◆ WHAT IS REQUIRED
Without any alteration, retype the records that appear below.

Revision tracking records:
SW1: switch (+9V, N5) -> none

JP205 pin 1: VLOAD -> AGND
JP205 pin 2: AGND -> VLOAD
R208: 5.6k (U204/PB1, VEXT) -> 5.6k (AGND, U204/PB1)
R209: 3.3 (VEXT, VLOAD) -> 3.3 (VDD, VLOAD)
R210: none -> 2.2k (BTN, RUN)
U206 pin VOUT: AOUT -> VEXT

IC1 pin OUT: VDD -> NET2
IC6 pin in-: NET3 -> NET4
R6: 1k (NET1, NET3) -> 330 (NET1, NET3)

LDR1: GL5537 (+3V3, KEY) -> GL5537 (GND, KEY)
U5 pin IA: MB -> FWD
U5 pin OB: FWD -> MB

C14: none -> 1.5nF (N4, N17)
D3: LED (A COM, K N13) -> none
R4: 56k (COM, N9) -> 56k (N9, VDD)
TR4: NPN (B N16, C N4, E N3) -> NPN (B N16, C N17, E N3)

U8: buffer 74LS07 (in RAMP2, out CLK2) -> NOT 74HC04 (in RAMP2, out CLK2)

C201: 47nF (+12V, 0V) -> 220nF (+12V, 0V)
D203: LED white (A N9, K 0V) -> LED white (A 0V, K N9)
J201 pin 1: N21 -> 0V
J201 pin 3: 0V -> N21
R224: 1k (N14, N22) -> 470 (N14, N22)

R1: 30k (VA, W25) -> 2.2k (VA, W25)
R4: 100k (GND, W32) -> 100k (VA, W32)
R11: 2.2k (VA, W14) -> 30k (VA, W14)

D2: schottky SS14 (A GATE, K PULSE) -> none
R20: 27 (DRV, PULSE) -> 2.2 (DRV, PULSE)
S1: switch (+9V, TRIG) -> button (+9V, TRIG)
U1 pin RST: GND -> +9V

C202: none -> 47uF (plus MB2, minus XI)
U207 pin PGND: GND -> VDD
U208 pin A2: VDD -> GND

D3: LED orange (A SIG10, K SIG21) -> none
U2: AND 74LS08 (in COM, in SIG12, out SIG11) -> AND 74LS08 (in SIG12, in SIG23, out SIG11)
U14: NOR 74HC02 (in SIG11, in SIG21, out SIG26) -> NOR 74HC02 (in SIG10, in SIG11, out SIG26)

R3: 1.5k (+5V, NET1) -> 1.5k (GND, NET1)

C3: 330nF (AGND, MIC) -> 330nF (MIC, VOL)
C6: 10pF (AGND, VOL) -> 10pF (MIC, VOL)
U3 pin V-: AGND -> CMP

◆ RESPONSE TO THIS TASK
SW1: switch (+9V, N5) -> none

JP205 pin 1: VLOAD -> AGND
JP205 pin 2: AGND -> VLOAD
R208: 5.6k (U204/PB1, VEXT) -> 5.6k (AGND, U204/PB1)
R209: 3.3 (VEXT, VLOAD) -> 3.3 (VDD, VLOAD)
R210: none -> 2.2k (BTN, RUN)
U206 pin VOUT: AOUT -> VEXT

IC1 pin OUT: VDD -> NET2
IC6 pin in-: NET3 -> NET4
R6: 1k (NET1, NET3) -> 330 (NET1, NET3)

LDR1: GL5537 (+3V3, KEY) -> GL5537 (GND, KEY)
U5 pin IA: MB -> FWD
U5 pin OB: FWD -> MB

C14: none -> 1.5nF (N4, N17)
D3: LED (A COM, K N13) -> none
R4: 56k (COM, N9) -> 56k (N9, VDD)
TR4: NPN (B N16, C N4, E N3) -> NPN (B N16, C N17, E N3)

U8: buffer 74LS07 (in RAMP2, out CLK2) -> NOT 74HC04 (in RAMP2, out CLK2)

C201: 47nF (+12V, 0V) -> 220nF (+12V, 0V)
D203: LED white (A N9, K 0V) -> LED white (A 0V, K N9)
J201 pin 1: N21 -> 0V
J201 pin 3: 0V -> N21
R224: 1k (N14, N22) -> 470 (N14, N22)

R1: 30k (VA, W25) -> 2.2k (VA, W25)
R4: 100k (GND, W32) -> 100k (VA, W32)
R11: 2.2k (VA, W14) -> 30k (VA, W14)

D2: schottky SS14 (A GATE, K PULSE) -> none
R20: 27 (DRV, PULSE) -> 2.2 (DRV, PULSE)
S1: switch (+9V, TRIG) -> button (+9V, TRIG)
U1 pin RST: GND -> +9V

C202: none -> 47uF (plus MB2, minus XI)
U207 pin PGND: GND -> VDD
U208 pin A2: VDD -> GND

D3: LED orange (A SIG10, K SIG21) -> none
U2: AND 74LS08 (in COM, in SIG12, out SIG11) -> AND 74LS08 (in SIG12, in SIG23, out SIG11)
U14: NOR 74HC02 (in SIG11, in SIG21, out SIG26) -> NOR 74HC02 (in SIG10, in SIG11, out SIG26)

R3: 1.5k (+5V, NET1) -> 1.5k (GND, NET1)

C3: 330nF (AGND, MIC) -> 330nF (MIC, VOL)
C6: 10pF (AGND, VOL) -> 10pF (MIC, VOL)
U3 pin V-: AGND -> CMP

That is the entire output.